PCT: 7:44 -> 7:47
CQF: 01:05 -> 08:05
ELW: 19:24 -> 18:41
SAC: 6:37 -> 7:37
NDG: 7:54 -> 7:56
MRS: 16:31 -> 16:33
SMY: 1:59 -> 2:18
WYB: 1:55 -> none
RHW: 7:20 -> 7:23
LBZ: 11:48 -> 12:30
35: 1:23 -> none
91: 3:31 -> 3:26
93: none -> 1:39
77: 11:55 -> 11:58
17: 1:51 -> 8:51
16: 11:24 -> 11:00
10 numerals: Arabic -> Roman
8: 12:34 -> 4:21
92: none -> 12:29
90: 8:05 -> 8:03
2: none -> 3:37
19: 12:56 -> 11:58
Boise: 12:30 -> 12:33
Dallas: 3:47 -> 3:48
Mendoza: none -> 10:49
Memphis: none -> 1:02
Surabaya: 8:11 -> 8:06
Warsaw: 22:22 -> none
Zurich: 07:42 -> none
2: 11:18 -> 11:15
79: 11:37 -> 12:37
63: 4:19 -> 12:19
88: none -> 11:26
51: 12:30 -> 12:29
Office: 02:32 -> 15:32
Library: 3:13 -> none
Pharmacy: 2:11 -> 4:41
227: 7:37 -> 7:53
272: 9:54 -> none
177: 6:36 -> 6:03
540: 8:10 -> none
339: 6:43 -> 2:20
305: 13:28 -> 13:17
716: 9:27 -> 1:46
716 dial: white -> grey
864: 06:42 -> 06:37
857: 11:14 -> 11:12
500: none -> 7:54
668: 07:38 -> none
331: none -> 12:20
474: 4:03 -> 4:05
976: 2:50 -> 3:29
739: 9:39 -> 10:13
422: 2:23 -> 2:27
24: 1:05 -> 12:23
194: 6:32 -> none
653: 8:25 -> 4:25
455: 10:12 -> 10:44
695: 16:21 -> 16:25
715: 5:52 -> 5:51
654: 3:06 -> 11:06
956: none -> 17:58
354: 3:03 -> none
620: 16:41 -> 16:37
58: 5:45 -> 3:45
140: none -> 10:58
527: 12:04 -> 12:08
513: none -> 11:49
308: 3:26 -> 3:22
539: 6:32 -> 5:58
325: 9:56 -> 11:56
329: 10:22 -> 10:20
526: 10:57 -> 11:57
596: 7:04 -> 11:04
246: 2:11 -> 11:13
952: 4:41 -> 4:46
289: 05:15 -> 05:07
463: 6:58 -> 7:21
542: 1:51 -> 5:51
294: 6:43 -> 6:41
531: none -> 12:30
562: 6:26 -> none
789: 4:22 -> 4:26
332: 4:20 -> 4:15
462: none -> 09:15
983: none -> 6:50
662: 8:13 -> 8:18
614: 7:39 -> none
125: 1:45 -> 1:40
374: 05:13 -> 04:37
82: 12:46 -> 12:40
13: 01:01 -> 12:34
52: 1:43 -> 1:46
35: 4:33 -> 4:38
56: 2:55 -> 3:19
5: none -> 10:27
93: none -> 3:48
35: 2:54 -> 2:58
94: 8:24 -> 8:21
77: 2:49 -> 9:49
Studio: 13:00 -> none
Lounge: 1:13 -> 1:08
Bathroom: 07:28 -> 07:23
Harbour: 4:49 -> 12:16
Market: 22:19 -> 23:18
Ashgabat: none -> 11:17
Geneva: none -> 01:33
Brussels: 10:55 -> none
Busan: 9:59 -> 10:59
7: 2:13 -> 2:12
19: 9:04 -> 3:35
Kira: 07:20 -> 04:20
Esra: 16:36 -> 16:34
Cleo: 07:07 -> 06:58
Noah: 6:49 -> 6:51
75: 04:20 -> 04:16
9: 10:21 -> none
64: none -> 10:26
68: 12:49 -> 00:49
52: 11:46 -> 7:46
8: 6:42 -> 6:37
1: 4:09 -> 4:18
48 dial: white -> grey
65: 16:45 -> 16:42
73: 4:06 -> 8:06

■ ■ ■ ■ ■ ■ ■

> _练习说明_:
将以上清单中的全部各行整理为一个JSON字符串列表，每行对应一个字符串，空行略去。

> _参考答案_:
[
  "PCT: 7:44 -> 7:47",
  "CQF: 01:05 -> 08:05",
  "ELW: 19:24 -> 18:41",
  "SAC: 6:37 -> 7:37",
  "NDG: 7:54 -> 7:56",
  "MRS: 16:31 -> 16:33",
  "SMY: 1:59 -> 2:18",
  "WYB: 1:55 -> none",
  "RHW: 7:20 -> 7:23",
  "LBZ: 11:48 -> 12:30",
  "35: 1:23 -> none",
  "91: 3:31 -> 3:26",
  "93: none -> 1:39",
  "77: 11:55 -> 11:58",
  "17: 1:51 -> 8:51",
  "16: 11:24 -> 11:00",
  "10 numerals: Arabic -> Roman",
  "8: 12:34 -> 4:21",
  "92: none -> 12:29",
  "90: 8:05 -> 8:03",
  "2: none -> 3:37",
  "19: 12:56 -> 11:58",
  "Boise: 12:30 -> 12:33",
  "Dallas: 3:47 -> 3:48",
  "Mendoza: none -> 10:49",
  "Memphis: none -> 1:02",
  "Surabaya: 8:11 -> 8:06",
  "Warsaw: 22:22 -> none",
  "Zurich: 07:42 -> none",
  "2: 11:18 -> 11:15",
  "79: 11:37 -> 12:37",
  "63: 4:19 -> 12:19",
  "88: none -> 11:26",
  "51: 12:30 -> 12:29",
  "Office: 02:32 -> 15:32",
  "Library: 3:13 -> none",
  "Pharmacy: 2:11 -> 4:41",
  "227: 7:37 -> 7:53",
  "272: 9:54 -> none",
  "177: 6:36 -> 6:03",
  "540: 8:10 -> none",
  "339: 6:43 -> 2:20",
  "305: 13:28 -> 13:17",
  "716: 9:27 -> 1:46",
  "716 dial: white -> grey",
  "864: 06:42 -> 06:37",
  "857: 11:14 -> 11:12",
  "500: none -> 7:54",
  "668: 07:38 -> none",
  "331: none -> 12:20",
  "474: 4:03 -> 4:05",
  "976: 2:50 -> 3:29",
  "739: 9:39 -> 10:13",
  "422: 2:23 -> 2:27",
  "24: 1:05 -> 12:23",
  "194: 6:32 -> none",
  "653: 8:25 -> 4:25",
  "455: 10:12 -> 10:44",
  "695: 16:21 -> 16:25",
  "715: 5:52 -> 5:51",
  "654: 3:06 -> 11:06",
  "956: none -> 17:58",
  "354: 3:03 -> none",
  "620: 16:41 -> 16:37",
  "58: 5:45 -> 3:45",
  "140: none -> 10:58",
  "527: 12:04 -> 12:08",
  "513: none -> 11:49",
  "308: 3:26 -> 3:22",
  "539: 6:32 -> 5:58",
  "325: 9:56 -> 11:56",
  "329: 10:22 -> 10:20",
  "526: 10:57 -> 11:57",
  "596: 7:04 -> 11:04",
  "246: 2:11 -> 11:13",
  "952: 4:41 -> 4:46",
  "289: 05:15 -> 05:07",
  "463: 6:58 -> 7:21",
  "542: 1:51 -> 5:51",
  "294: 6:43 -> 6:41",
  "531: none -> 12:30",
  "562: 6:26 -> none",
  "789: 4:22 -> 4:26",
  "332: 4:20 -> 4:15",
  "462: none -> 09:15",
  "983: none -> 6:50",
  "662: 8:13 -> 8:18",
  "614: 7:39 -> none",
  "125: 1:45 -> 1:40",
  "374: 05:13 -> 04:37",
  "82: 12:46 -> 12:40",
  "13: 01:01 -> 12:34",
  "52: 1:43 -> 1:46",
  "35: 4:33 -> 4:38",
  "56: 2:55 -> 3:19",
  "5: none -> 10:27",
  "93: none -> 3:48",
  "35: 2:54 -> 2:58",
  "94: 8:24 -> 8:21",
  "77: 2:49 -> 9:49",
  "Studio: 13:00 -> none",
  "Lounge: 1:13 -> 1:08",
  "Bathroom: 07:28 -> 07:23",
  "Harbour: 4:49 -> 12:16",
  "Market: 22:19 -> 23:18",
  "Ashgabat: none -> 11:17",
  "Geneva: none -> 01:33",
  "Brussels: 10:55 -> none",
  "Busan: 9:59 -> 10:59",
  "7: 2:13 -> 2:12",
  "19: 9:04 -> 3:35",
  "Kira: 07:20 -> 04:20",
  "Esra: 16:36 -> 16:34",
  "Cleo: 07:07 -> 06:58",
  "Noah: 6:49 -> 6:51",
  "75: 04:20 -> 04:16",
  "9: 10:21 -> none",
  "64: none -> 10:26",
  "68: 12:49 -> 00:49",
  "52: 11:46 -> 7:46",
  "8: 6:42 -> 6:37",
  "1: 4:09 -> 4:18",
  "48 dial: white -> grey",
  "65: 16:45 -> 16:42",
  "73: 4:06 -> 8:06"
]